▸ **Problem to work on**
Copy the rows below, from the one containing "red L-shape: moved 1 px right, 1 px up" through the one containing "blue line: moved 1 px up", including both ends. Leave the pictures out of your copy.

***** Extracted entries

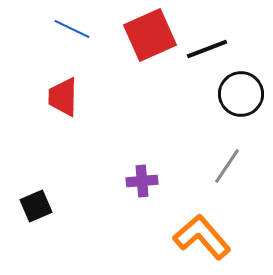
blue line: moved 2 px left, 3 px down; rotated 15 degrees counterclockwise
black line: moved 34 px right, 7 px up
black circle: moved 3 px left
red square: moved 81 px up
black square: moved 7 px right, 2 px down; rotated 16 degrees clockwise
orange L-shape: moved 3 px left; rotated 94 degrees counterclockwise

**********
***** Extracted entries

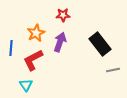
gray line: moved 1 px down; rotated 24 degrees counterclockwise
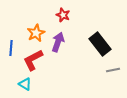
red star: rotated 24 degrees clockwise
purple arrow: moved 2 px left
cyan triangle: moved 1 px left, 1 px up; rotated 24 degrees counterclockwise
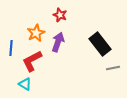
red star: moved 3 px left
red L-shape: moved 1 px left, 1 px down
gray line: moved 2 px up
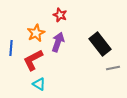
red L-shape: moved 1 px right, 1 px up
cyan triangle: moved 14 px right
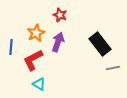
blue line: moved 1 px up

**********

▸ **Reply to the task**
red L-shape: moved 1 px right, 1 px up
cyan triangle: moved 14 px right
blue line: moved 1 px up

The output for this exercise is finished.